What the task requires. Within the data that follows, set down exactly the lines from the one containing "gray circle: moved 2 px right, 4 px down" through the one containing "blue arrow at (96, 453): moved 3 px up", both ends included.
● ● ● ●
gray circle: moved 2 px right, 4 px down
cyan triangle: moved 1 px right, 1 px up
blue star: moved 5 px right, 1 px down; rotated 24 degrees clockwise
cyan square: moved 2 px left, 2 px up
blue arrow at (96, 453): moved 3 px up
● ● ● ●
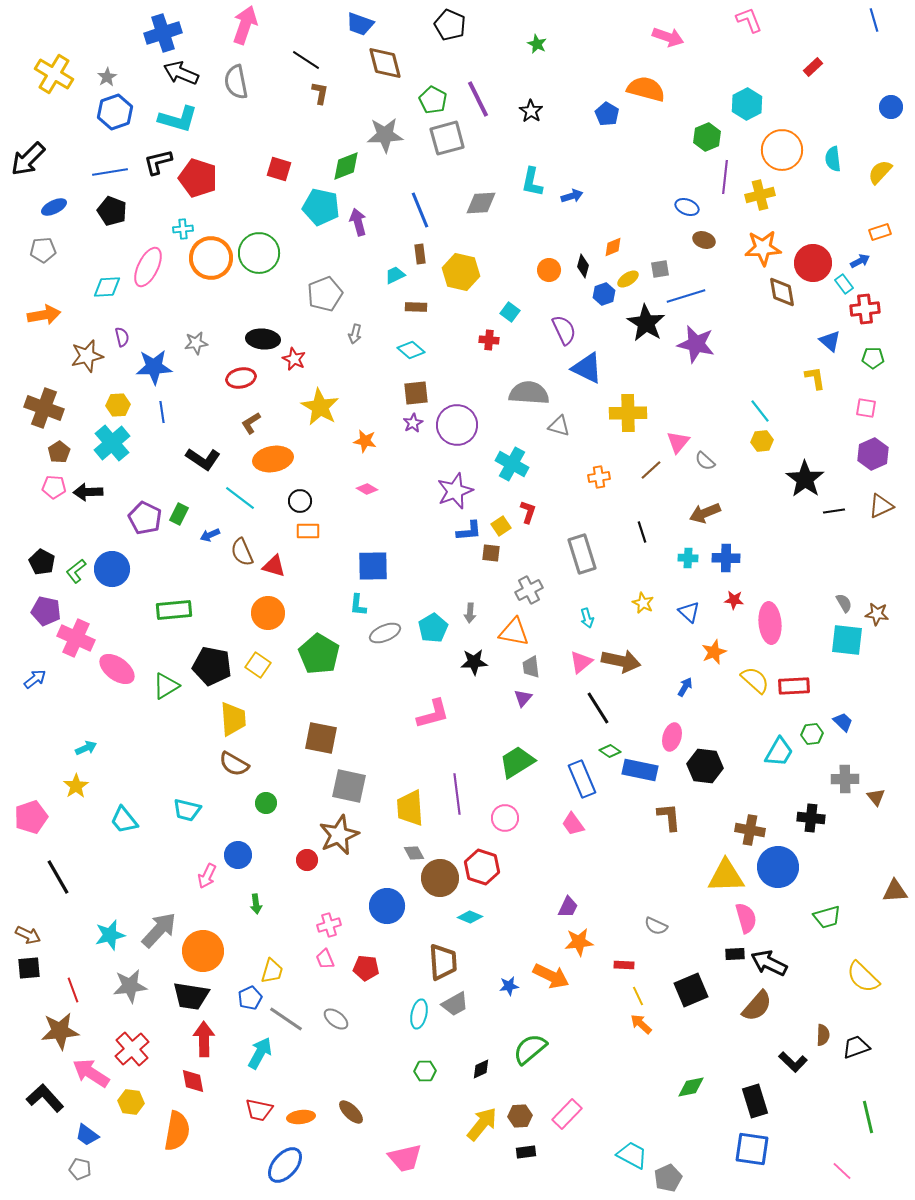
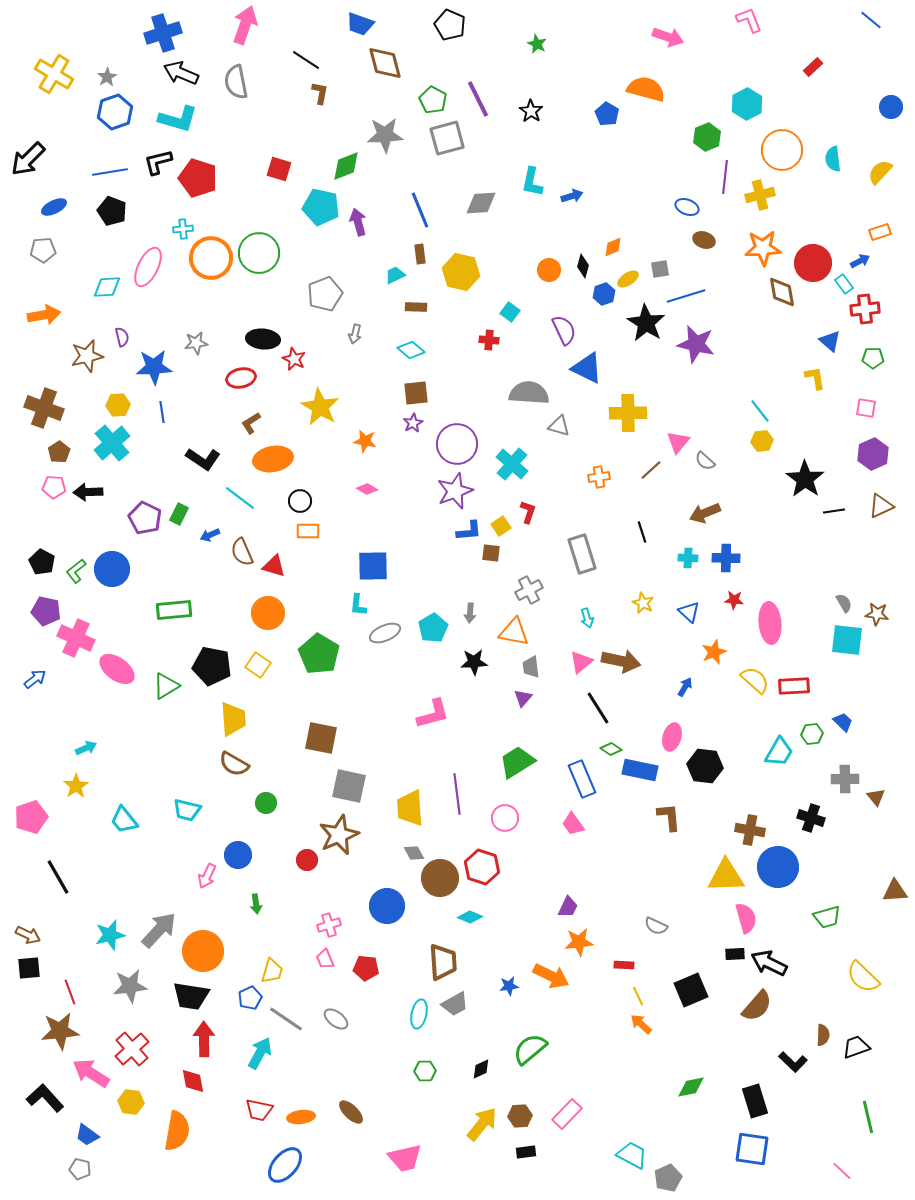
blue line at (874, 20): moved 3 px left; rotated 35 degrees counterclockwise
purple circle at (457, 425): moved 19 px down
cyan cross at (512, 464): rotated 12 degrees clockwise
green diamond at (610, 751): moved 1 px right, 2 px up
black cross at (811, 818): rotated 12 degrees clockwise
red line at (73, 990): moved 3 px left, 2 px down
● ● ● ●
Answer box.
gray circle: moved 2 px right, 4 px down
cyan triangle: moved 1 px right, 1 px up
blue star: moved 5 px right, 1 px down; rotated 24 degrees clockwise
cyan square: moved 2 px left, 2 px up
blue arrow at (96, 453): moved 3 px up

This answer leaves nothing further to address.